### Data excerpts
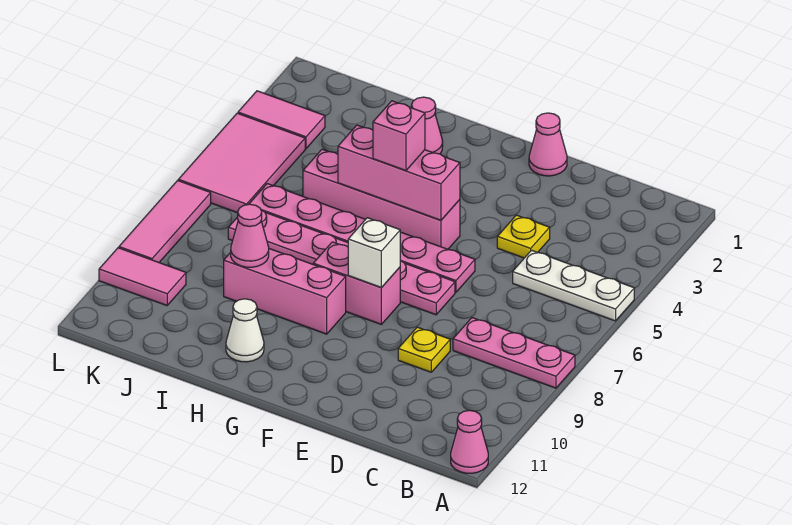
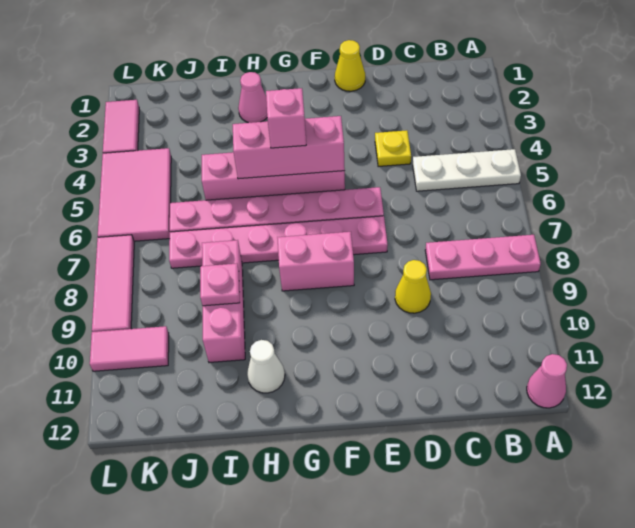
yellow plate D9 level 1 -> yellow cone D9 level 1
pink cone E1 level 1 -> yellow cone E1 level 1
white brick F8 level 2 -> none
pink brick G9:I9 level 1 -> pink brick I8:I10 level 1
pink cone I9 level 2 -> pink plate I9 level 2
pink tile K3:L3 level 1 -> pink tile L2:L3 level 1

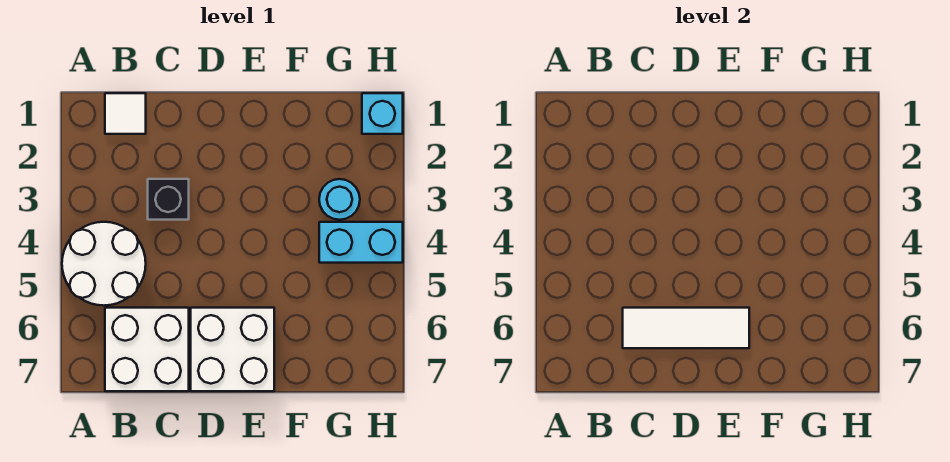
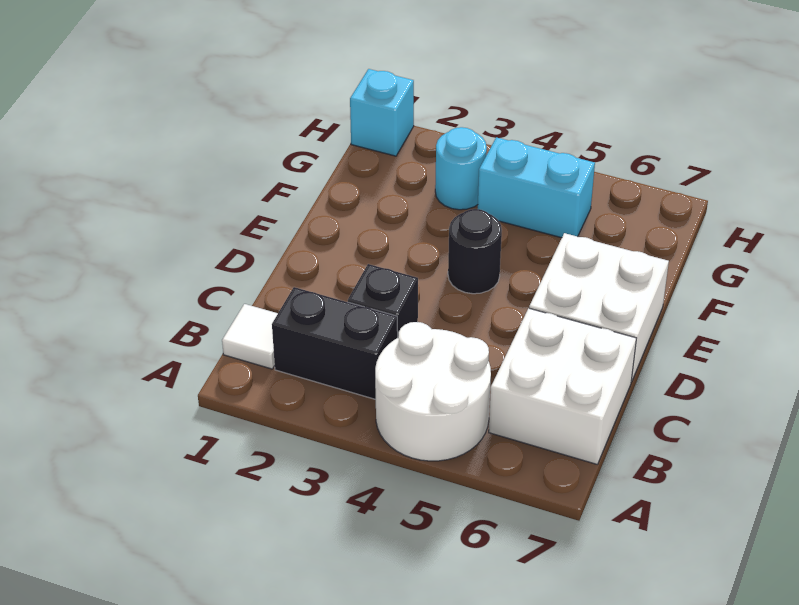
none -> black brick B2:B3 level 1
white tile C6:E6 level 2 -> none
none -> black round brick E4 level 1
cyan brick G4:H4 level 1 -> cyan brick G4:G5 level 1

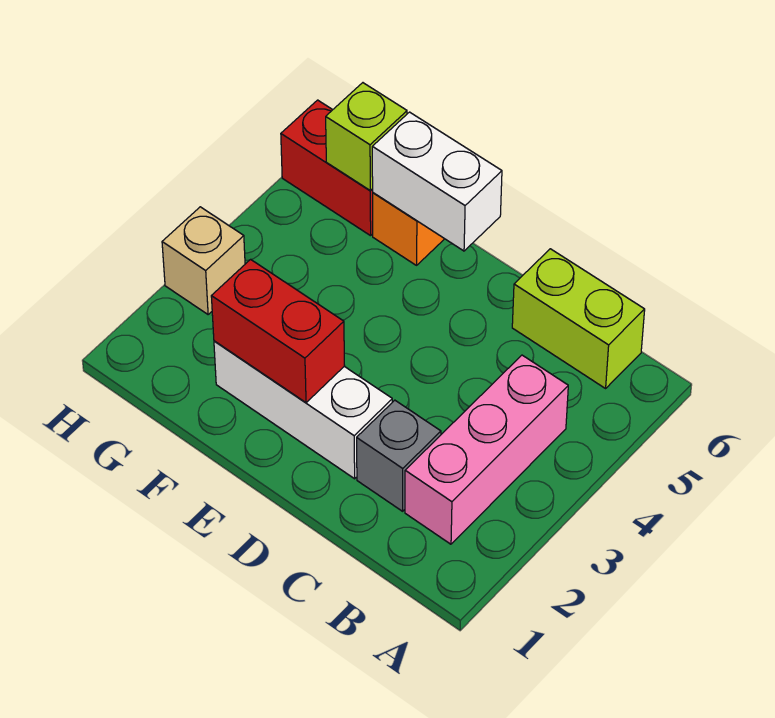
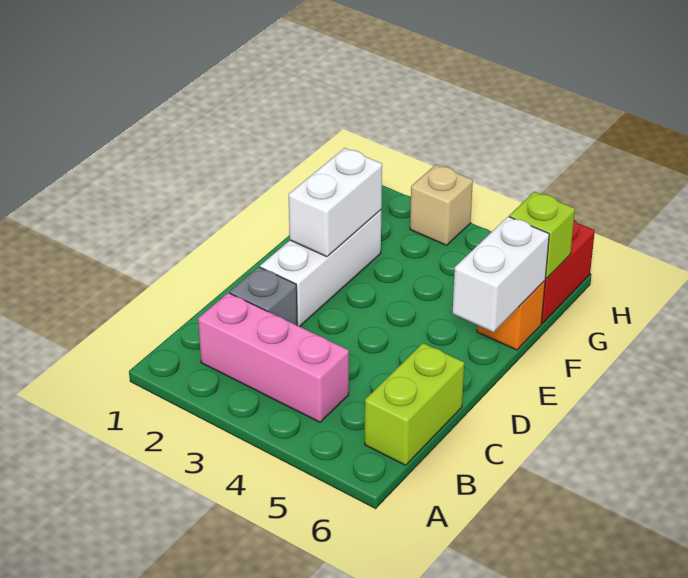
red brick E2:F2 level 2 -> white brick E2:F2 level 2

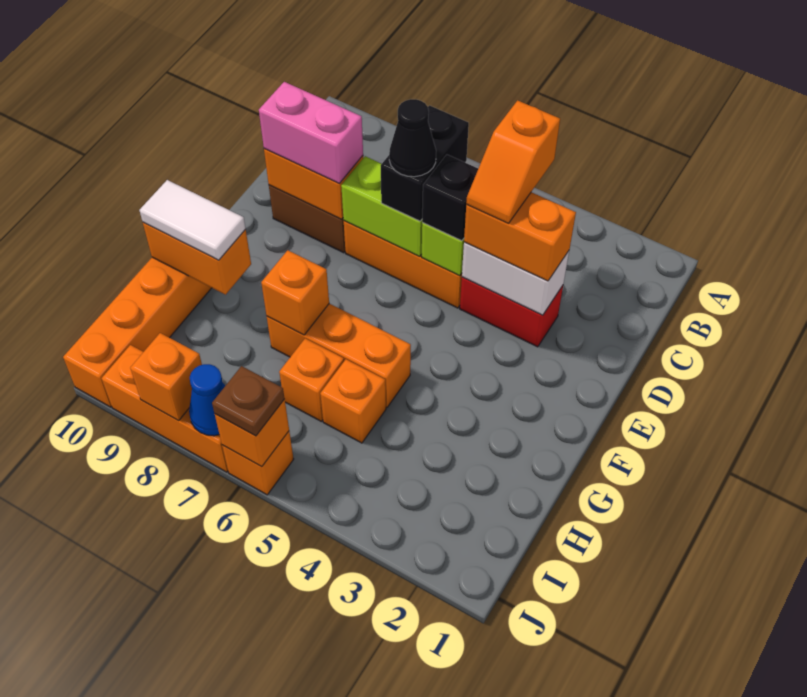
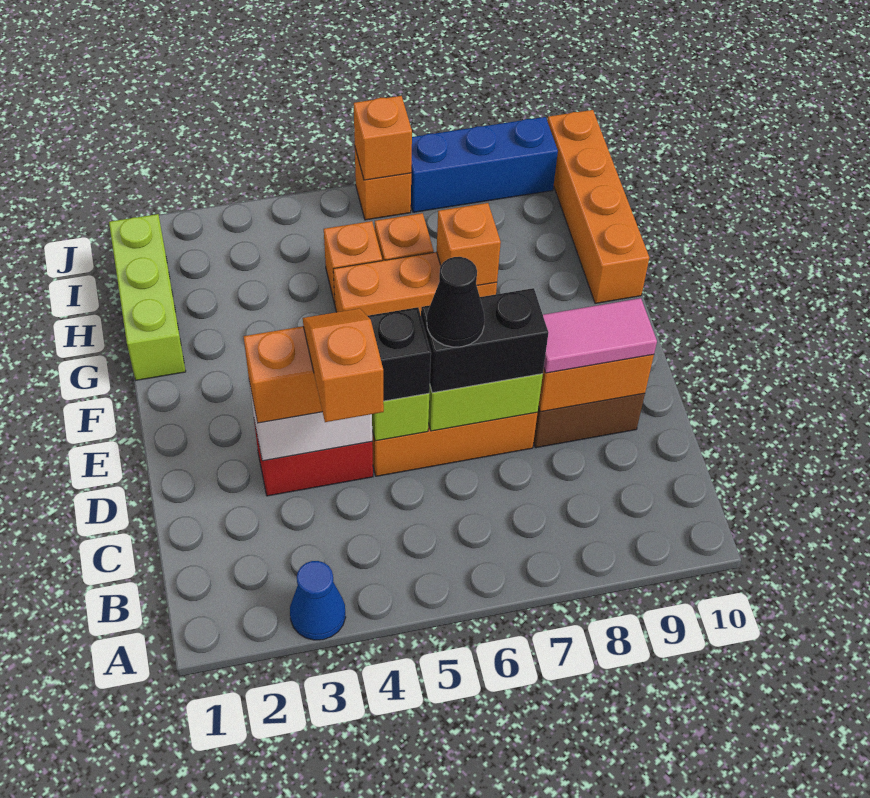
black brick C6:D6 level 3 -> black brick D6:D7 level 3
pink brick D8:D9 level 3 -> pink tile D8:D9 level 3
none -> lime brick G1:I1 level 1
orange brick G9:G10 level 2 -> none
white tile G9:G10 level 3 -> none
brown plate J6 level 3 -> none
orange brick J7:J9 level 1 -> blue brick J7:J9 level 1
blue cone J7 level 2 -> blue cone A3 level 1
orange brick J8 level 2 -> none

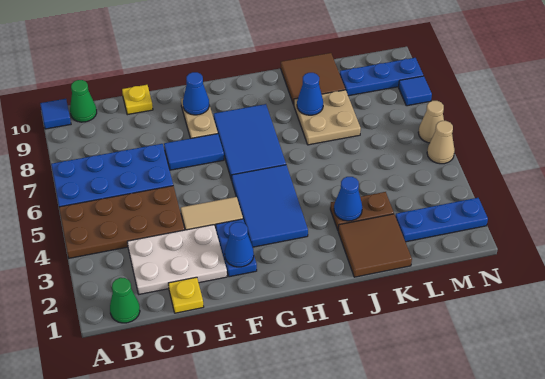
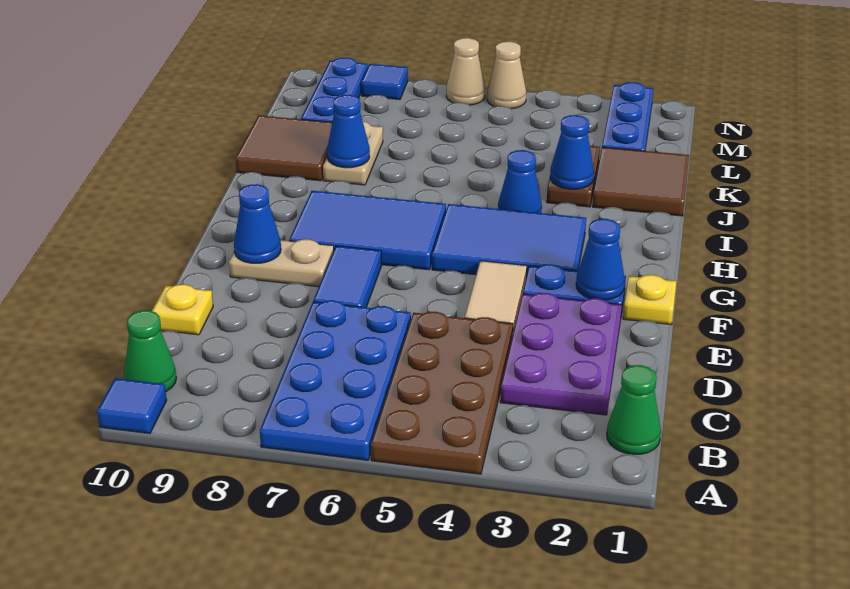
white plate C2:E3 level 1 -> purple plate C2:E3 level 1
yellow plate D1 level 1 -> yellow plate F1 level 1
none -> blue cone I4 level 1
tan plate J7:K8 level 1 -> tan plate J8:K8 level 1

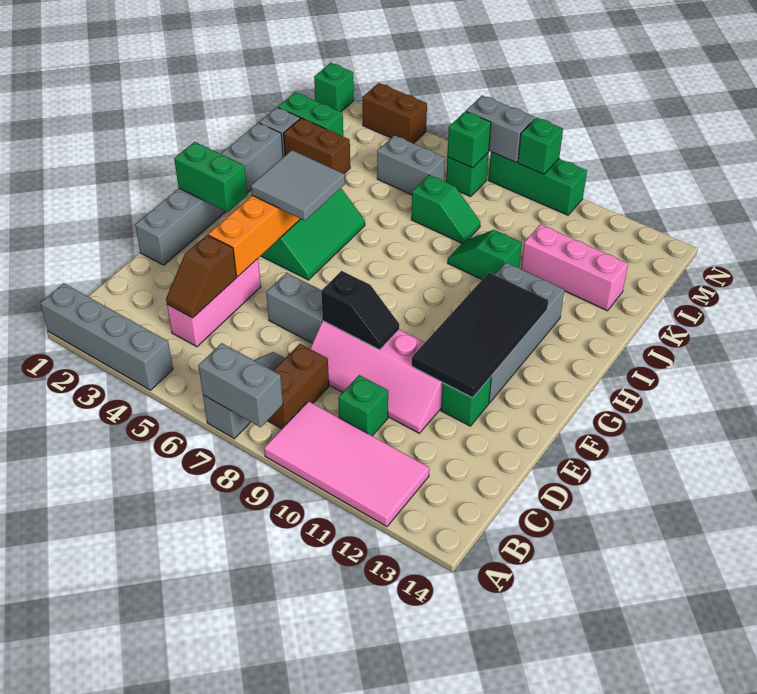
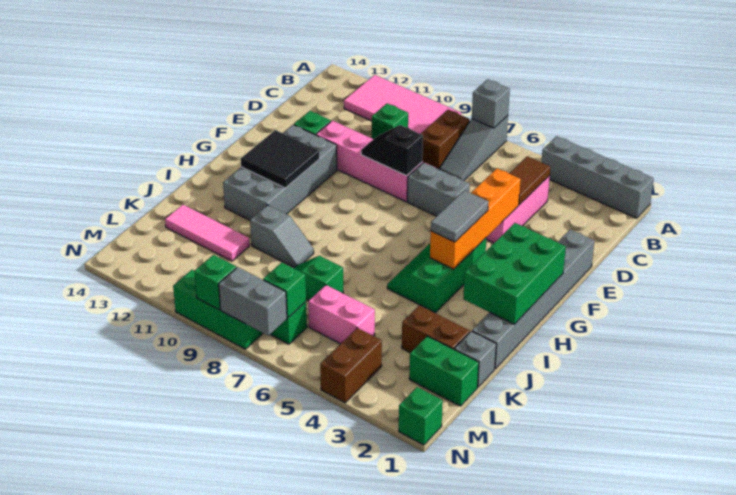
grey brick A7:A8 level 2 -> grey brick A7 level 2
brown slope C4:D4 level 2 top D -> brown tile C4:D4 level 2
black tile E11:H12 level 2 -> black tile G11:H12 level 2
green brick G1:G2 level 2 -> green brick G1:I2 level 2
grey tile G4:H5 level 3 -> grey tile G4:H4 level 3
green slope J9:J10 level 1 top 10 -> grey slope J9:J10 level 1 top 10
pink brick K11:K13 level 1 -> pink tile K11:K13 level 1
grey brick L5:L6 level 1 -> pink brick L5:L6 level 1
brown brick N3:N4 level 1 -> brown brick M4:N4 level 1

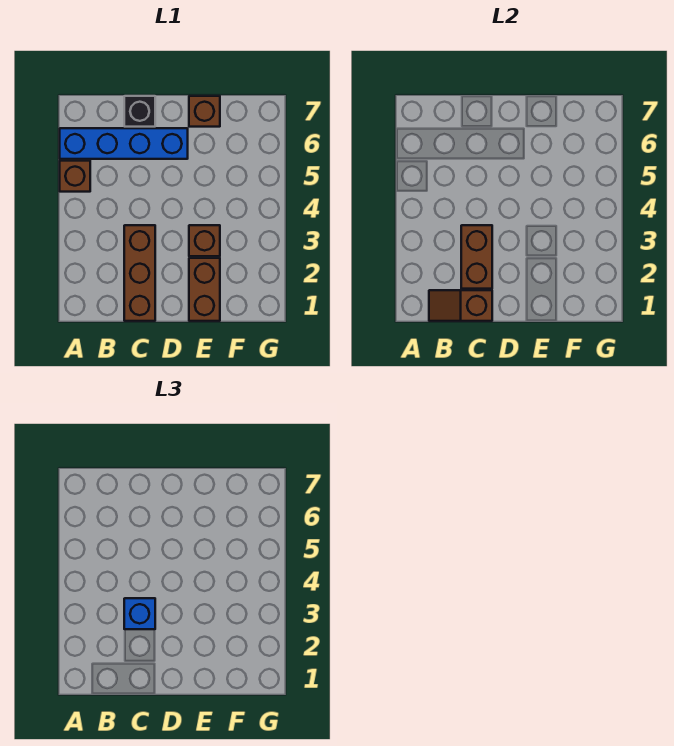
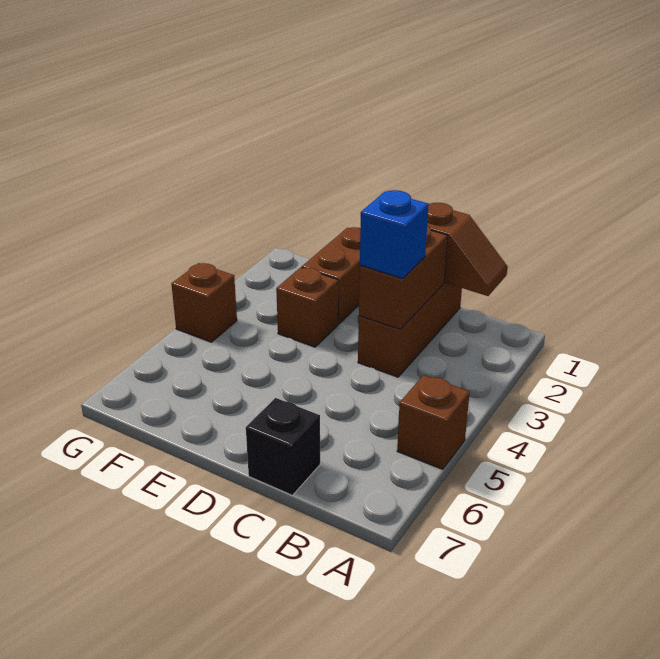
blue brick A6:D6 level 1 -> none
brown brick E7 level 1 -> brown brick G4 level 1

### Task prompt
Please print the lines above word for word, starting at the one with "blue cone J7 level 2 -> blue cone A3 level 1" and ending at the one with "green brick G1:G2", both included, and without any picture.

### Problem solution
blue cone J7 level 2 -> blue cone A3 level 1
orange brick J8 level 2 -> none

white plate C2:E3 level 1 -> purple plate C2:E3 level 1
yellow plate D1 level 1 -> yellow plate F1 level 1
none -> blue cone I4 level 1
tan plate J7:K8 level 1 -> tan plate J8:K8 level 1

grey brick A7:A8 level 2 -> grey brick A7 level 2
brown slope C4:D4 level 2 top D -> brown tile C4:D4 level 2
black tile E11:H12 level 2 -> black tile G11:H12 level 2
green brick G1:G2 level 2 -> green brick G1:I2 level 2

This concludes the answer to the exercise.